#### Recorded information
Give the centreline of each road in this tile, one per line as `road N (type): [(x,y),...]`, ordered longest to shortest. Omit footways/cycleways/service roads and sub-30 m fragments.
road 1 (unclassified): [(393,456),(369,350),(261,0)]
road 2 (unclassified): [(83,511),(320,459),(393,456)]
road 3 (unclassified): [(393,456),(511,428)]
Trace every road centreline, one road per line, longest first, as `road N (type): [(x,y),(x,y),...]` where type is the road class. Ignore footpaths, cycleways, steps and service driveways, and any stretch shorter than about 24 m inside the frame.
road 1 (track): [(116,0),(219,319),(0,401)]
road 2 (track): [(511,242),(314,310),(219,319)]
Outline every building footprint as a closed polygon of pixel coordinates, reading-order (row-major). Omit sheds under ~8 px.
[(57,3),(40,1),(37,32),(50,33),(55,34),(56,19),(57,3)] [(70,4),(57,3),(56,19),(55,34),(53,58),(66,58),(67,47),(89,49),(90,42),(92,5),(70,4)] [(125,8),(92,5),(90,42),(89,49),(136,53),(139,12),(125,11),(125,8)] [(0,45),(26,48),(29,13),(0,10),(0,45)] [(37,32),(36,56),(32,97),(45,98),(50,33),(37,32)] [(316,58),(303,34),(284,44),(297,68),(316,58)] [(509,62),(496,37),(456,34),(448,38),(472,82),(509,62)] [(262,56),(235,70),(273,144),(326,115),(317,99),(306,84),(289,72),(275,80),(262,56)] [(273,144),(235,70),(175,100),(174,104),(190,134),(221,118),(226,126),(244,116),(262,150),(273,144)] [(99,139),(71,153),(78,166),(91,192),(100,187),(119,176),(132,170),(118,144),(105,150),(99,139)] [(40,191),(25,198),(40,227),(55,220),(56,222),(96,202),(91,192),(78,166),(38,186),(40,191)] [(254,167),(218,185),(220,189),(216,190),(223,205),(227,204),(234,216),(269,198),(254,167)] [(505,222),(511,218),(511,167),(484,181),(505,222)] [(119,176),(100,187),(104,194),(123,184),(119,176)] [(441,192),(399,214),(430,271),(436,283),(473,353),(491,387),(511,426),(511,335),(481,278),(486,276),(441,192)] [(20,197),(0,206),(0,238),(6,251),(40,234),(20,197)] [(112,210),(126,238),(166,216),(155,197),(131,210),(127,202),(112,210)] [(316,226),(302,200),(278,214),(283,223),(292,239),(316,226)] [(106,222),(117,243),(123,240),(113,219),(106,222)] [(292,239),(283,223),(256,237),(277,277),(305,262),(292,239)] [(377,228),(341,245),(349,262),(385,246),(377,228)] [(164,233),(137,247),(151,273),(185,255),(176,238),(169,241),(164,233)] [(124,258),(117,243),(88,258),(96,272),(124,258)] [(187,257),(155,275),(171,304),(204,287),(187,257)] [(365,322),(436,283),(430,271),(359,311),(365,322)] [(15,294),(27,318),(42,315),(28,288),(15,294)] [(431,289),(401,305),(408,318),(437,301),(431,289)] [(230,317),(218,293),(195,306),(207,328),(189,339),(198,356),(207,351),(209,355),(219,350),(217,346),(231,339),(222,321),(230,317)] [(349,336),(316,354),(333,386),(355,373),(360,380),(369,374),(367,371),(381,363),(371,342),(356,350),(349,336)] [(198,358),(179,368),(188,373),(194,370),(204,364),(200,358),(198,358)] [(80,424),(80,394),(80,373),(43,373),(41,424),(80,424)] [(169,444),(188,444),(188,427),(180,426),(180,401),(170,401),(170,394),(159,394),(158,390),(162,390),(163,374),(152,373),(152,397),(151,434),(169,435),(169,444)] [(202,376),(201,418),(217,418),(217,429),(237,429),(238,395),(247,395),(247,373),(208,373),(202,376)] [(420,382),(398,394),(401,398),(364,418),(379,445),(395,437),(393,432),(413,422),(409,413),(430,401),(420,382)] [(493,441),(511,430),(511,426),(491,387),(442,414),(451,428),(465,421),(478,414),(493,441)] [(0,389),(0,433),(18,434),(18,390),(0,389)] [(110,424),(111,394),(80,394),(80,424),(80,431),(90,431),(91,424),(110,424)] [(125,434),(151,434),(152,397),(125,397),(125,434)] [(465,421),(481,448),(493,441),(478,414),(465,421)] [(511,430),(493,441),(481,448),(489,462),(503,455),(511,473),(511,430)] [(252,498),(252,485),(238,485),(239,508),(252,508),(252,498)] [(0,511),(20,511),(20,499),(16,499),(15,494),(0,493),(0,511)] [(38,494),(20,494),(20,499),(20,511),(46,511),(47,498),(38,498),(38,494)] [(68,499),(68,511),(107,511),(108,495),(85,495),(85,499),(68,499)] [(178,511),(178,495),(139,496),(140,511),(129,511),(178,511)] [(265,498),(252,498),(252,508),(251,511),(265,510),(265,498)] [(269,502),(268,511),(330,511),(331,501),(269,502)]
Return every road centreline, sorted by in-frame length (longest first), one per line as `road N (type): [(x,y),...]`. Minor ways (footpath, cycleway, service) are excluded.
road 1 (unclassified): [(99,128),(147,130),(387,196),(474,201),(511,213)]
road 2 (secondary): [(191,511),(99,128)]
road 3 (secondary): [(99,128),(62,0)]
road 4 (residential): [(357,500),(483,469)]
########
» Exercise details:
Render the entries above as a two-column CSV with the header row instruction,response and one row per entry. Put each entry's text and its answer in their own double-quoted fields, and replace line breaks inside a field with spaces.

» Task answer:
instruction,response
"Give the centreline of each road in this tile, one per line as `road N (type): [(x,y),...]`, ordered longest to shortest. Omit footways/cycleways/service roads and sub-30 m fragments.","road 1 (unclassified): [(393,456),(369,350),(261,0)] road 2 (unclassified): [(83,511),(320,459),(393,456)] road 3 (unclassified): [(393,456),(511,428)]"
"Trace every road centreline, one road per line, longest first, as `road N (type): [(x,y),(x,y),...]` where type is the road class. Ignore footpaths, cycleways, steps and service driveways, and any stretch shorter than about 24 m inside the frame.","road 1 (track): [(116,0),(219,319),(0,401)] road 2 (track): [(511,242),(314,310),(219,319)]"
"Outline every building footprint as a closed polygon of pixel coordinates, reading-order (row-major). Omit sheds under ~8 px.","[(57,3),(40,1),(37,32),(50,33),(55,34),(56,19),(57,3)] [(70,4),(57,3),(56,19),(55,34),(53,58),(66,58),(67,47),(89,49),(90,42),(92,5),(70,4)] [(125,8),(92,5),(90,42),(89,49),(136,53),(139,12),(125,11),(125,8)] [(0,45),(26,48),(29,13),(0,10),(0,45)] [(37,32),(36,56),(32,97),(45,98),(50,33),(37,32)] [(316,58),(303,34),(284,44),(297,68),(316,58)] [(509,62),(496,37),(456,34),(448,38),(472,82),(509,62)] [(262,56),(235,70),(273,144),(326,115),(317,99),(306,84),(289,72),(275,80),(262,56)] [(273,144),(235,70),(175,100),(174,104),(190,134),(221,118),(226,126),(244,116),(262,150),(273,144)] [(99,139),(71,153),(78,166),(91,192),(100,187),(119,176),(132,170),(118,144),(105,150),(99,139)] [(40,191),(25,198),(40,227),(55,220),(56,222),(96,202),(91,192),(78,166),(38,186),(40,191)] [(254,167),(218,185),(220,189),(216,190),(223,205),(227,204),(234,216),(269,198),(254,167)] [(505,222),(511,218),(511,167),(484,181),(505,222)] [(119,176),(100,187),(104,194),(123,184),(119,176)] [(441,192),(399,214),(430,271),(436,283),(473,353),(491,387),(511,426),(511,335),(481,278),(486,276),(441,192)] [(20,197),(0,206),(0,238),(6,251),(40,234),(20,197)] [(112,210),(126,238),(166,216),(155,197),(131,210),(127,202),(112,210)] [(316,226),(302,200),(278,214),(283,223),(292,239),(316,226)] [(106,222),(117,243),(123,240),(113,219),(106,222)] [(292,239),(283,223),(256,237),(277,277),(305,262),(292,239)] [(377,228),(341,245),(349,262),(385,246),(377,228)] [(164,233),(137,247),(151,273),(185,255),(176,238),(169,241),(164,233)] [(124,258),(117,243),(88,258),(96,272),(124,258)] [(187,257),(155,275),(171,304),(204,287),(187,257)] [(365,322),(436,283),(430,271),(359,311),(365,322)] [(15,294),(27,318),(42,315),(28,288),(15,294)] [(431,289),(401,305),(408,318),(437,301),(431,289)] [(230,317),(218,293),(195,306),(207,328),(189,339),(198,356),(207,351),(209,355),(219,350),(217,346),(231,339),(222,321),(230,317)] [(349,336),(316,354),(333,386),(355,373),(360,380),(369,374),(367,371),(381,363),(371,342),(356,350),(349,336)] [(198,358),(179,368),(188,373),(194,370),(204,364),(200,358),(198,358)] [(80,424),(80,394),(80,373),(43,373),(41,424),(80,424)] [(169,444),(188,444),(188,427),(180,426),(180,401),(170,401),(170,394),(159,394),(158,390),(162,390),(163,374),(152,373),(152,397),(151,434),(169,435),(169,444)] [(202,376),(201,418),(217,418),(217,429),(237,429),(238,395),(247,395),(247,373),(208,373),(202,376)] [(420,382),(398,394),(401,398),(364,418),(379,445),(395,437),(393,432),(413,422),(409,413),(430,401),(420,382)] [(493,441),(511,430),(511,426),(491,387),(442,414),(451,428),(465,421),(478,414),(493,441)] [(0,389),(0,433),(18,434),(18,390),(0,389)] [(110,424),(111,394),(80,394),(80,424),(80,431),(90,431),(91,424),(110,424)] [(125,434),(151,434),(152,397),(125,397),(125,434)] [(465,421),(481,448),(493,441),(478,414),(465,421)] [(511,430),(493,441),(481,448),(489,462),(503,455),(511,473),(511,430)] [(252,498),(252,485),(238,485),(239,508),(252,508),(252,498)] [(0,511),(20,511),(20,499),(16,499),(15,494),(0,493),(0,511)] [(38,494),(20,494),(20,499),(20,511),(46,511),(47,498),(38,498),(38,494)] [(68,499),(68,511),(107,511),(108,495),(85,495),(85,499),(68,499)] [(178,511),(178,495),(139,496),(140,511),(129,511),(178,511)] [(265,498),(252,498),(252,508),(251,511),(265,510),(265,498)] [(269,502),(268,511),(330,511),(331,501),(269,502)]"
"Return every road centreline, sorted by in-frame length (longest first), one per line as `road N (type): [(x,y),...]`. Minor ways (footpath, cycleway, service) are excluded.","road 1 (unclassified): [(99,128),(147,130),(387,196),(474,201),(511,213)] road 2 (secondary): [(191,511),(99,128)] road 3 (secondary): [(99,128),(62,0)] road 4 (residential): [(357,500),(483,469)]"